[Data provided]
------------------------------
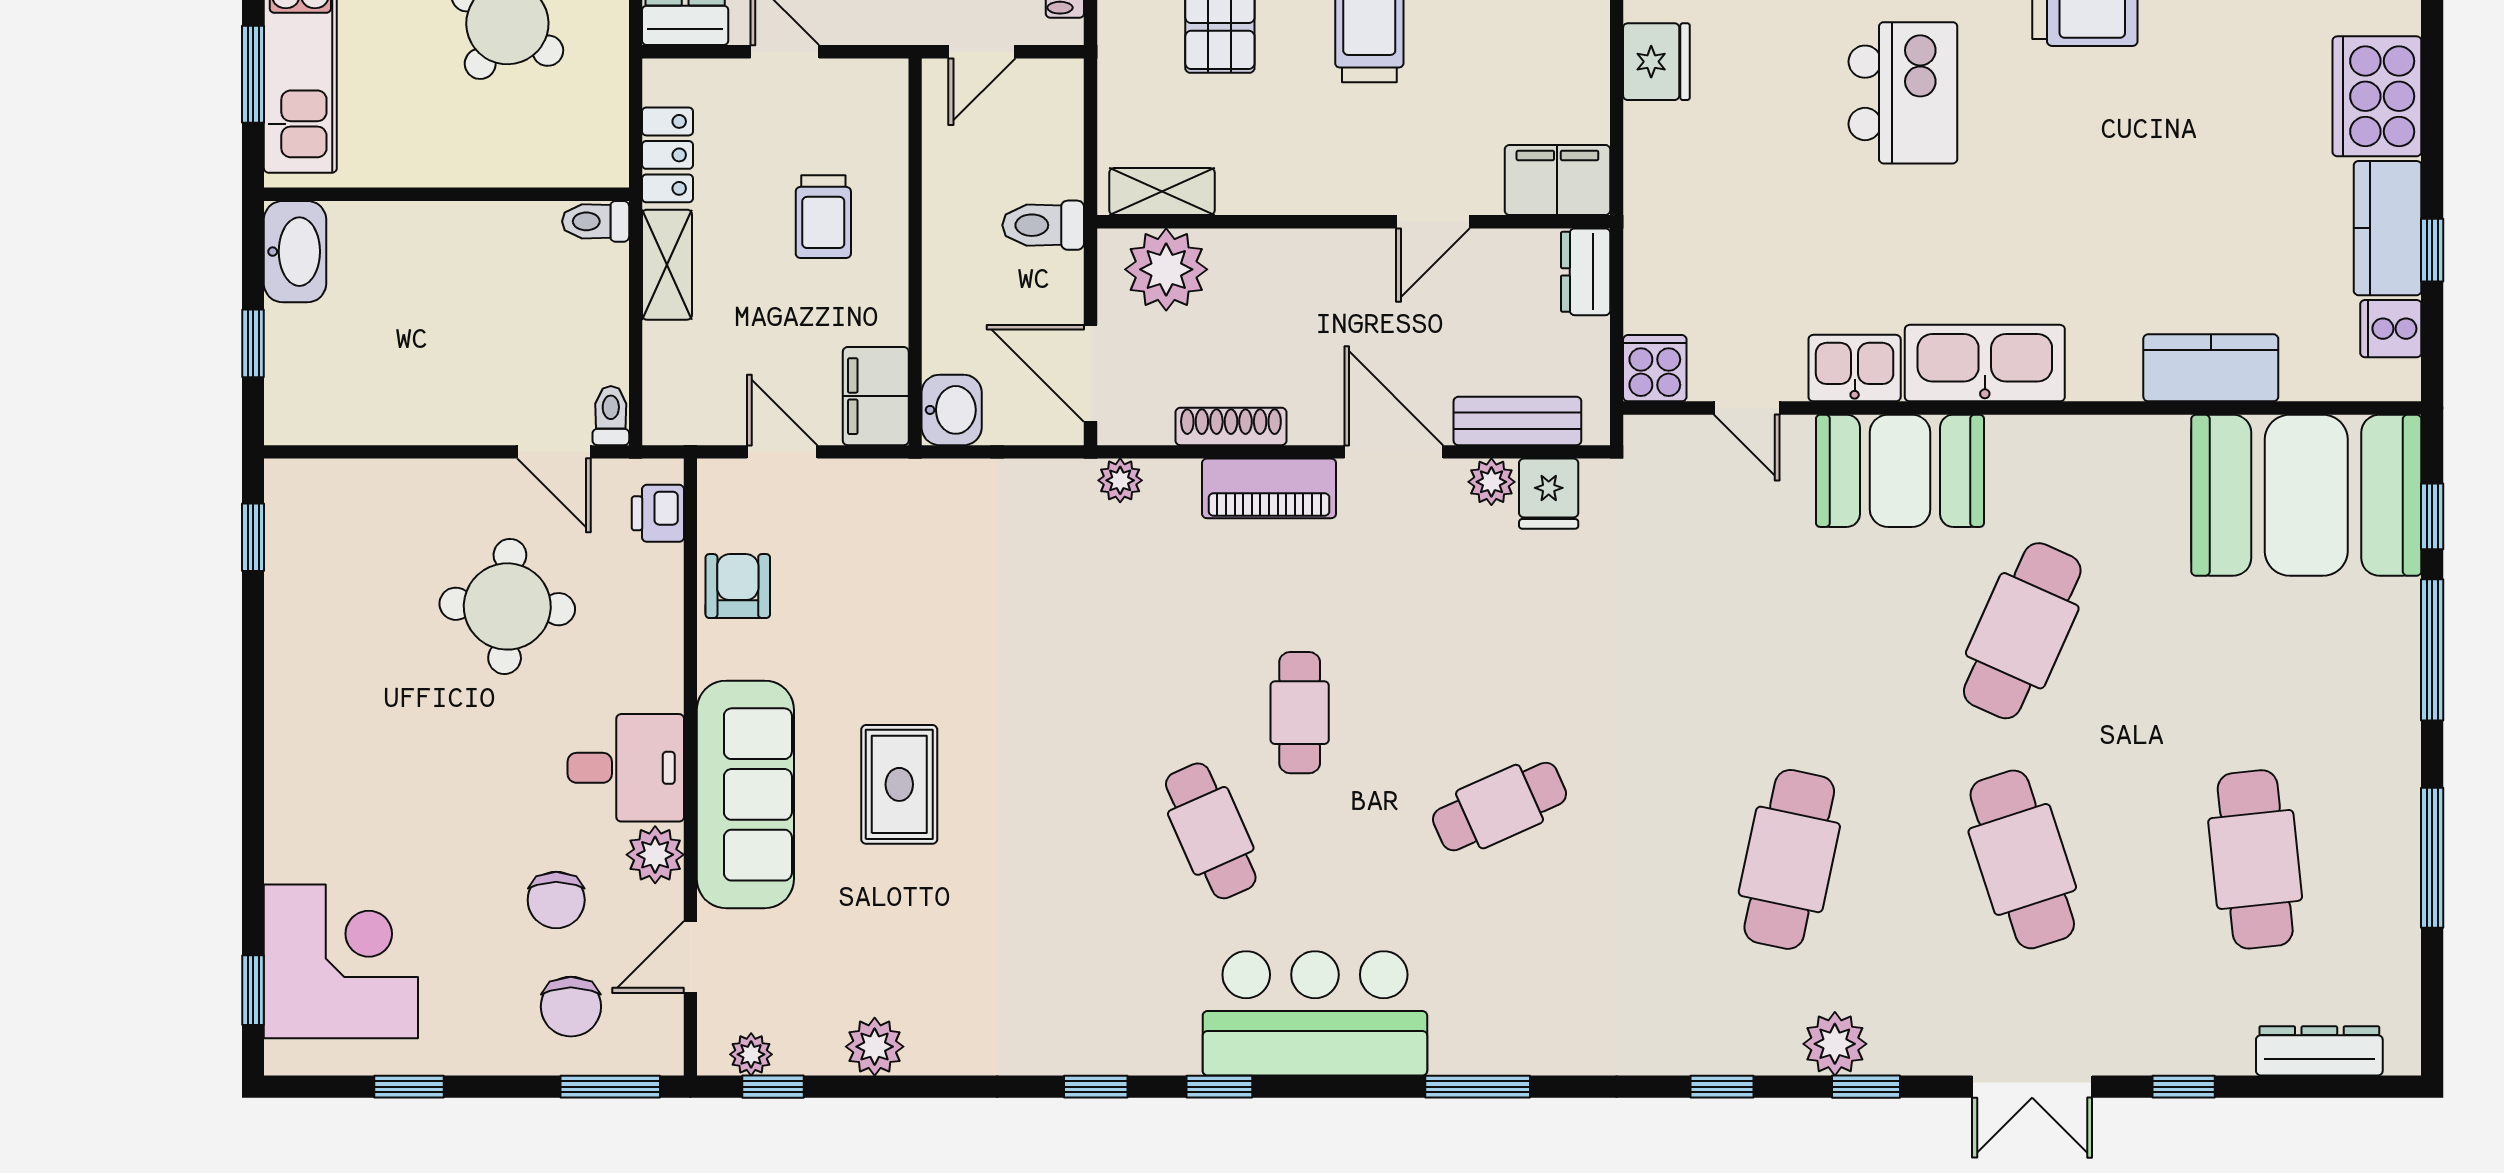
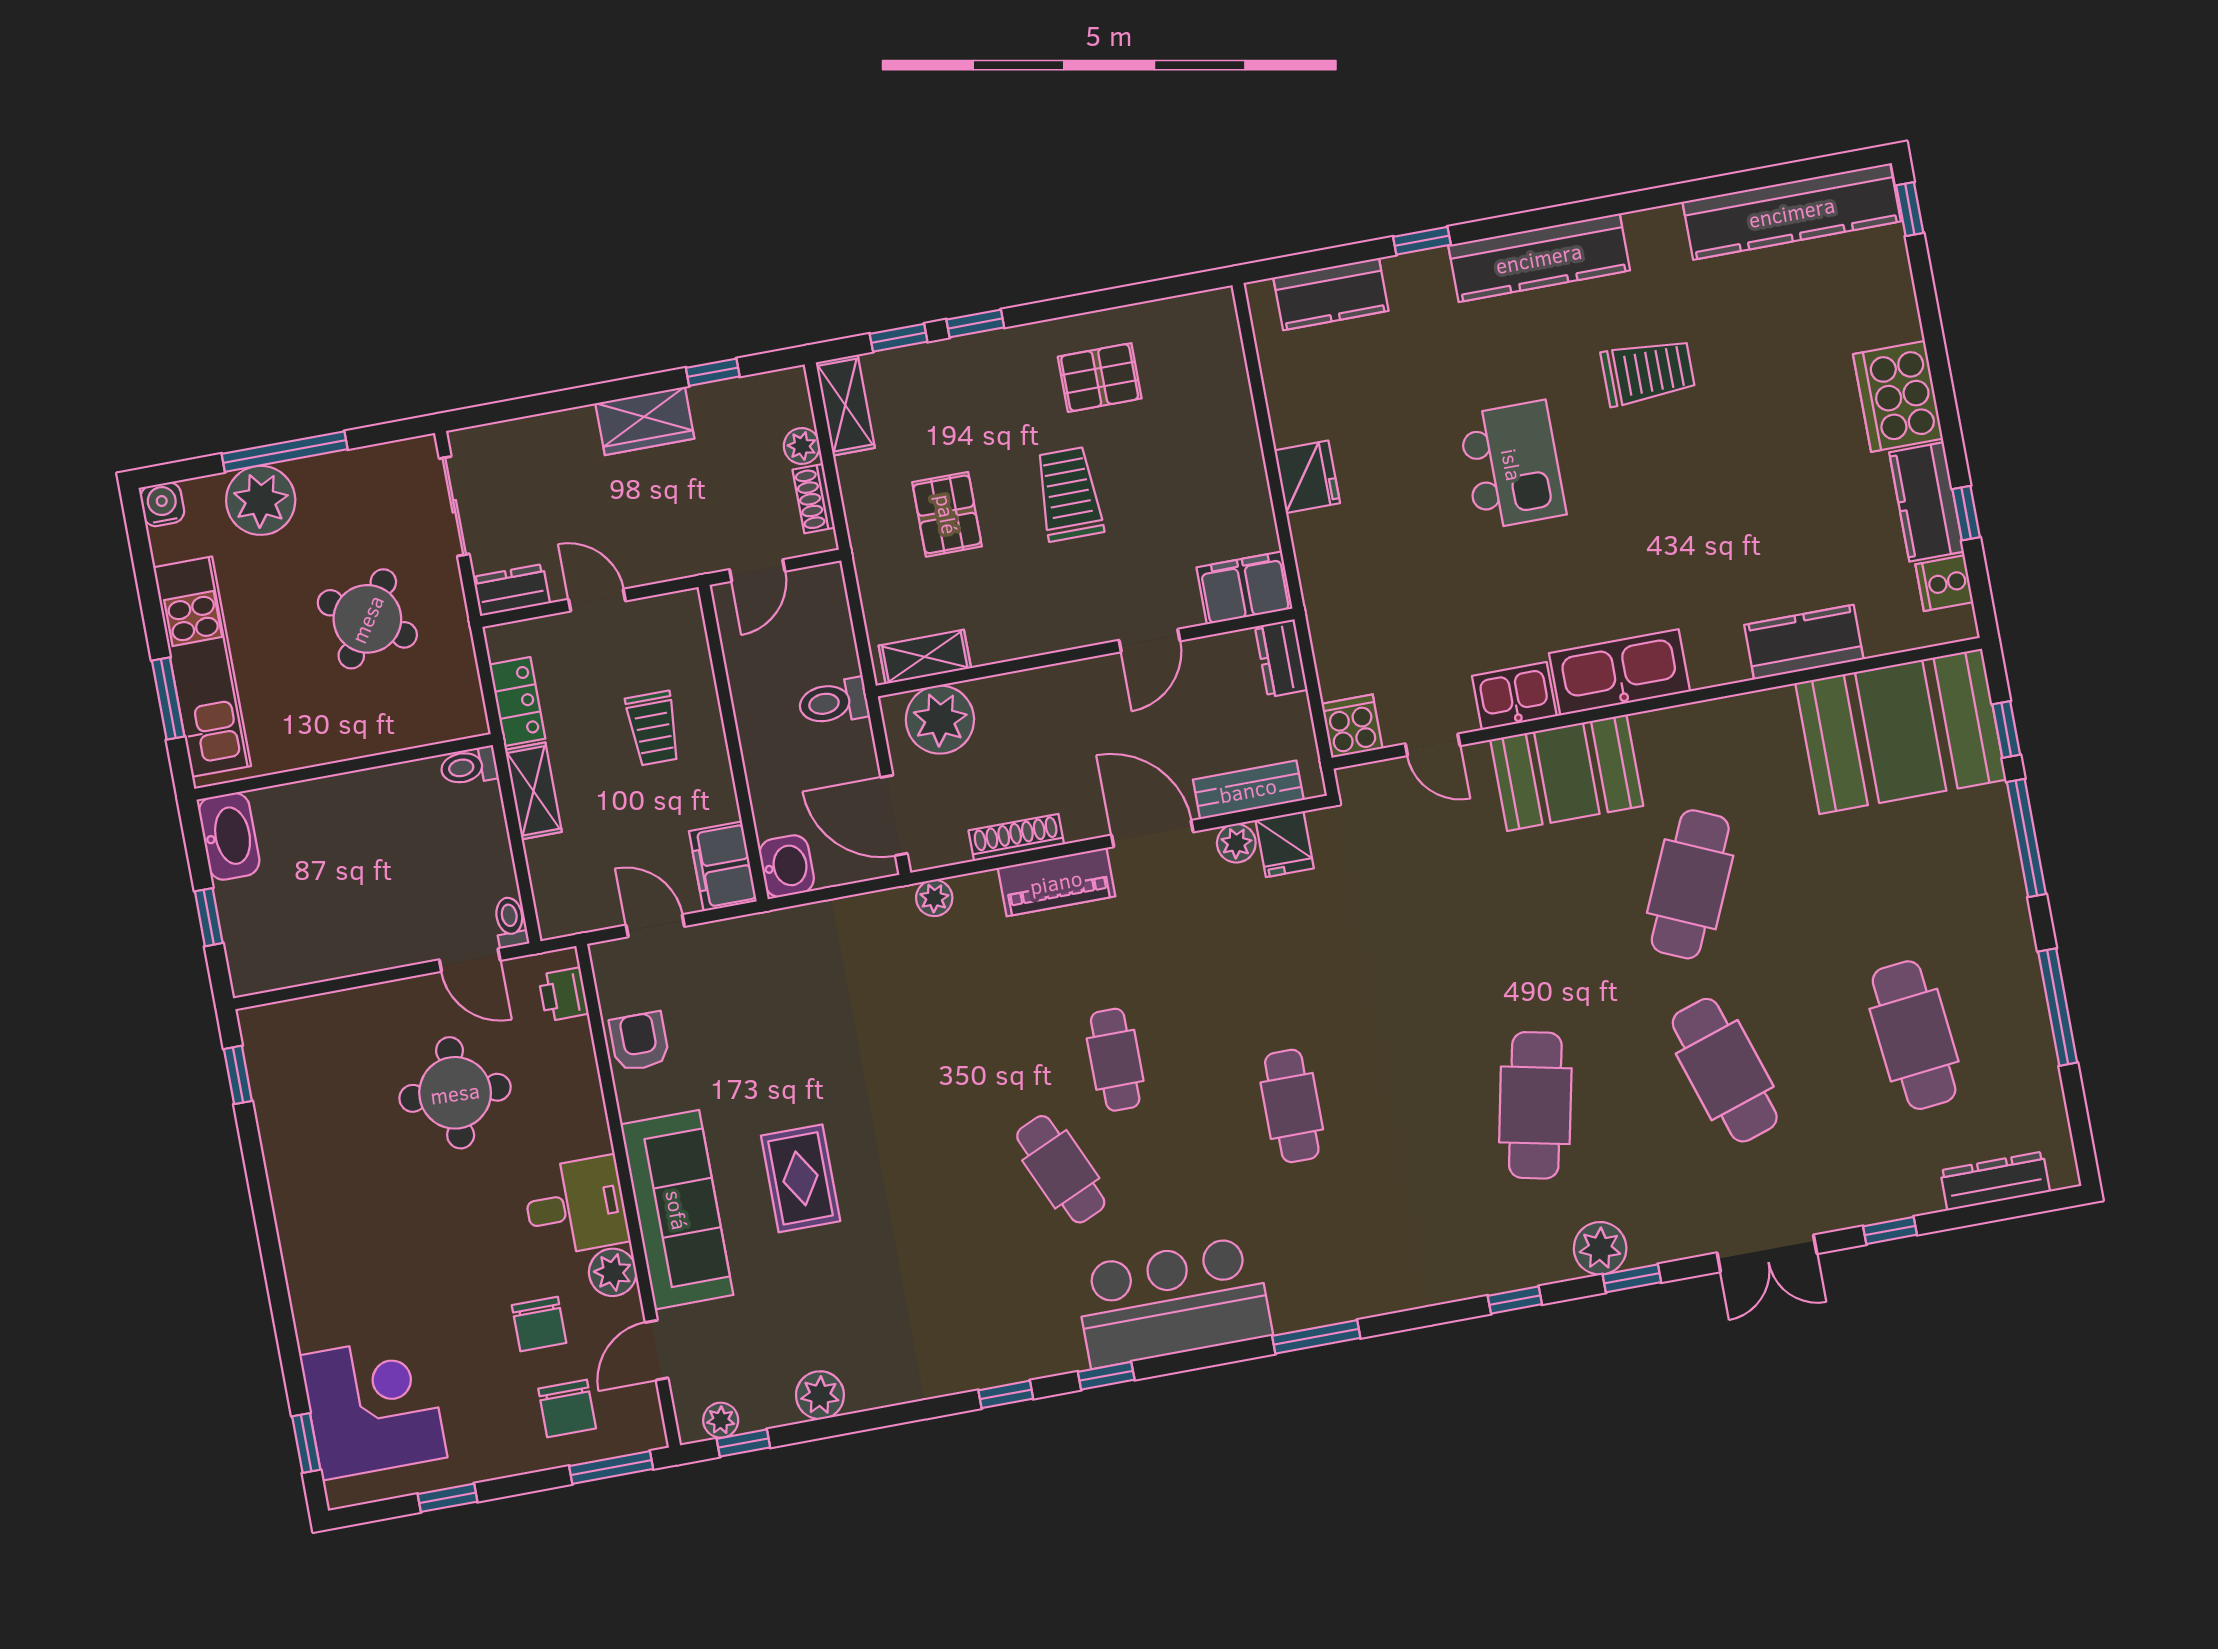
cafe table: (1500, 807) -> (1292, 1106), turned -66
------------------------------
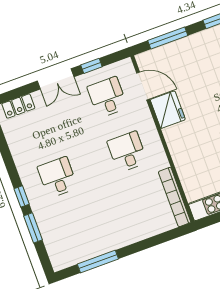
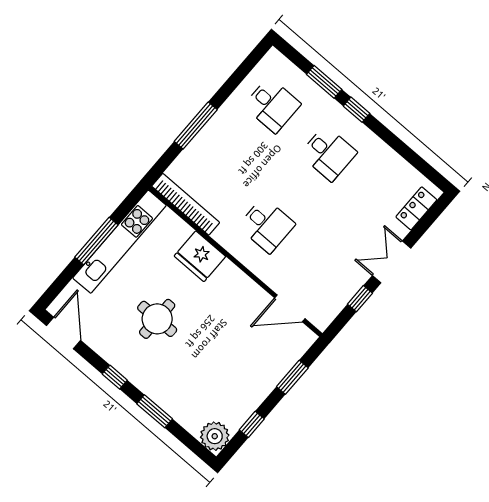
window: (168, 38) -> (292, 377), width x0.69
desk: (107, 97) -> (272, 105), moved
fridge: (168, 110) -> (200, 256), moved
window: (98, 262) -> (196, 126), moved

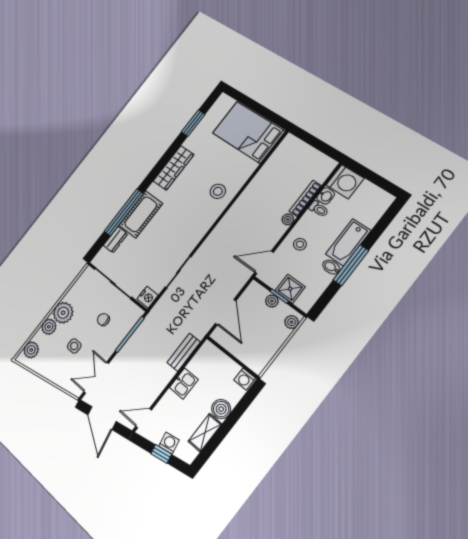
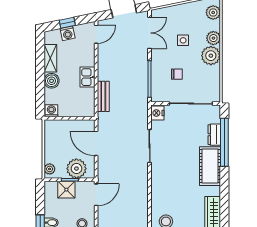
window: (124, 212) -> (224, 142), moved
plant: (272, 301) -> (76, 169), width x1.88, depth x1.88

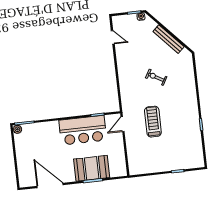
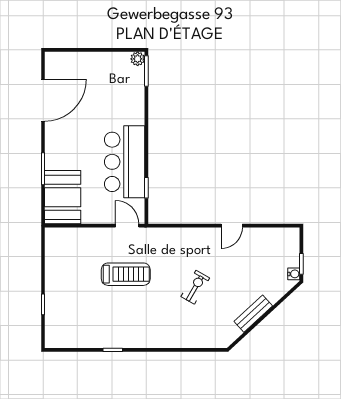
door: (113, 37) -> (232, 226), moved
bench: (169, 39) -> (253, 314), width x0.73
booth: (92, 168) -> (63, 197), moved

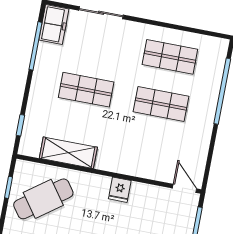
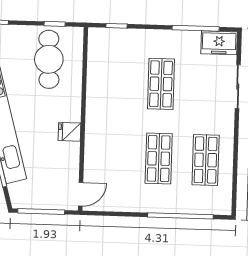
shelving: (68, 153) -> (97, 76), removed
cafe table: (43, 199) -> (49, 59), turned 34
------------------------------
[Problem description]
Reproduce exactly the lines of the data above that run from the line with "bench: (169, 39) -> (253, 314), width x0.73" down to the line with "cafe table: (43, 199) -> (49, 59), turned 34", both ends included. Pictures do not belong in the copy.

[Answer box]
bench: (169, 39) -> (253, 314), width x0.73
booth: (92, 168) -> (63, 197), moved

shelving: (68, 153) -> (97, 76), removed
cafe table: (43, 199) -> (49, 59), turned 34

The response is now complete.